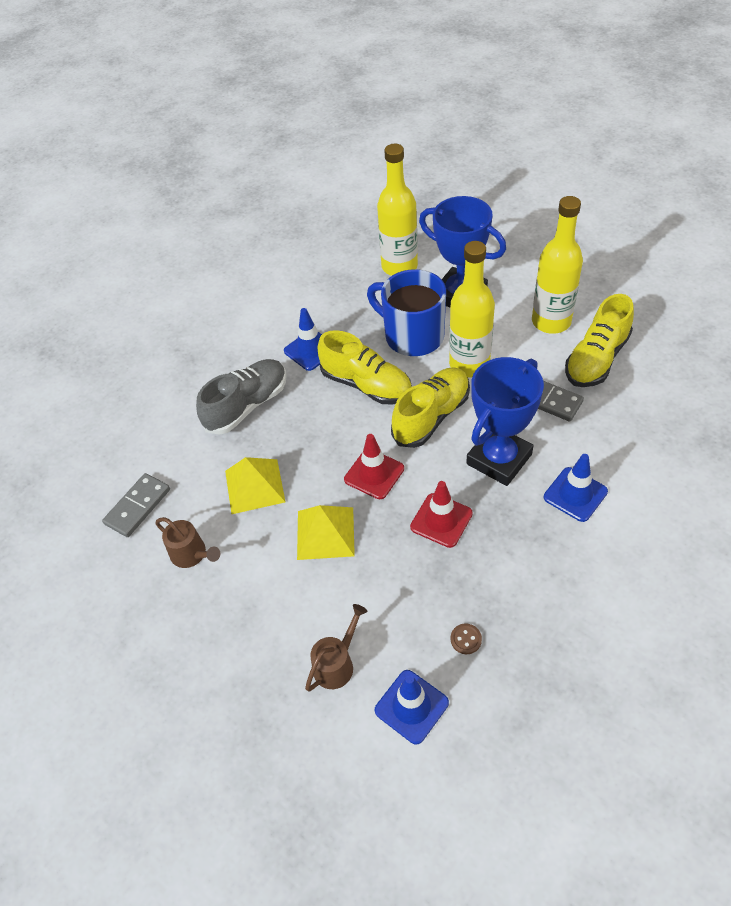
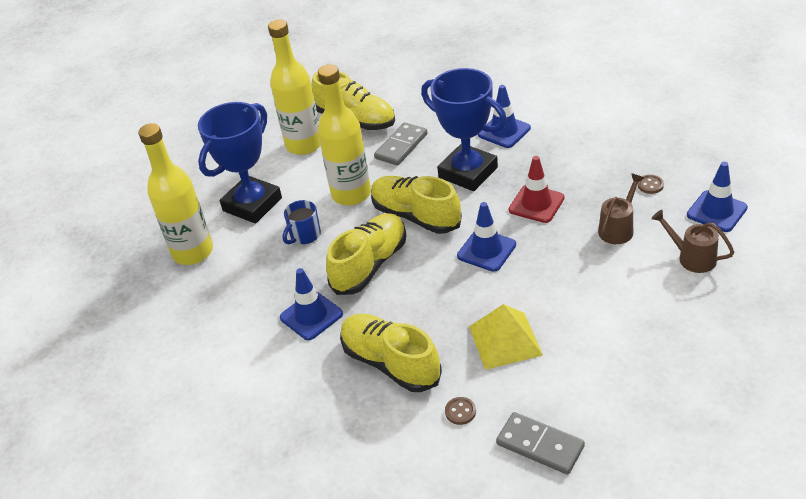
camera: 90 degrees left, 10 degrees down
(185, 453) = (460, 411): none -> brown button
(192, 555) = (598, 380): brown watering can -> brown watering can (618, 228)
(247, 405) = (391, 363): grey shoe -> yellow shoe
(325, 533) = (558, 278): yellow pyramid -> none
(374, 474) = (486, 250): red traffic cone -> blue traffic cone
(412, 336) = (304, 235): blue mug -> blue mug, size x0.49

________

*ACTIVITY*
Print the material in full and exactly; the pictures must not be printed.

*YOUR SOLUTION*
camera: 90 degrees left, 10 degrees down
(185, 453) = (460, 411): none -> brown button
(192, 555) = (598, 380): brown watering can -> brown watering can (618, 228)
(247, 405) = (391, 363): grey shoe -> yellow shoe
(325, 533) = (558, 278): yellow pyramid -> none
(374, 474) = (486, 250): red traffic cone -> blue traffic cone
(412, 336) = (304, 235): blue mug -> blue mug, size x0.49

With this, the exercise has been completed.